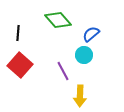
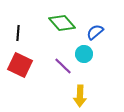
green diamond: moved 4 px right, 3 px down
blue semicircle: moved 4 px right, 2 px up
cyan circle: moved 1 px up
red square: rotated 15 degrees counterclockwise
purple line: moved 5 px up; rotated 18 degrees counterclockwise
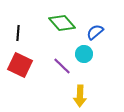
purple line: moved 1 px left
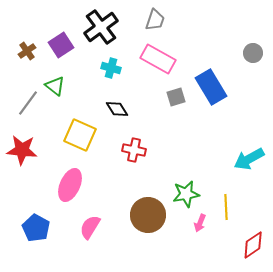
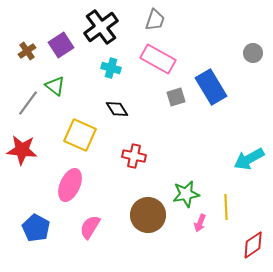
red cross: moved 6 px down
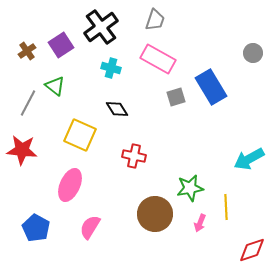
gray line: rotated 8 degrees counterclockwise
green star: moved 4 px right, 6 px up
brown circle: moved 7 px right, 1 px up
red diamond: moved 1 px left, 5 px down; rotated 16 degrees clockwise
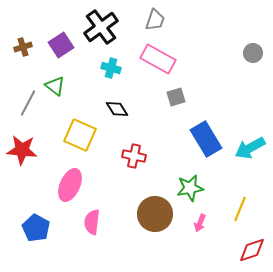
brown cross: moved 4 px left, 4 px up; rotated 18 degrees clockwise
blue rectangle: moved 5 px left, 52 px down
cyan arrow: moved 1 px right, 11 px up
yellow line: moved 14 px right, 2 px down; rotated 25 degrees clockwise
pink semicircle: moved 2 px right, 5 px up; rotated 25 degrees counterclockwise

--- Exercise ---
Retype every line of the entries above, leaving out the picture markers.

--- Exercise solution ---
green diamond: moved 4 px right, 3 px down
blue semicircle: moved 4 px right, 2 px up
cyan circle: moved 1 px up
red square: rotated 15 degrees counterclockwise
purple line: moved 5 px up; rotated 18 degrees counterclockwise
purple line: moved 1 px left
red cross: moved 6 px down
gray line: rotated 8 degrees counterclockwise
green star: moved 4 px right, 6 px up
brown circle: moved 7 px right, 1 px up
red diamond: moved 1 px left, 5 px down; rotated 16 degrees clockwise
brown cross: moved 4 px left, 4 px up; rotated 18 degrees clockwise
blue rectangle: moved 5 px left, 52 px down
cyan arrow: moved 1 px right, 11 px up
yellow line: moved 14 px right, 2 px down; rotated 25 degrees clockwise
pink semicircle: moved 2 px right, 5 px up; rotated 25 degrees counterclockwise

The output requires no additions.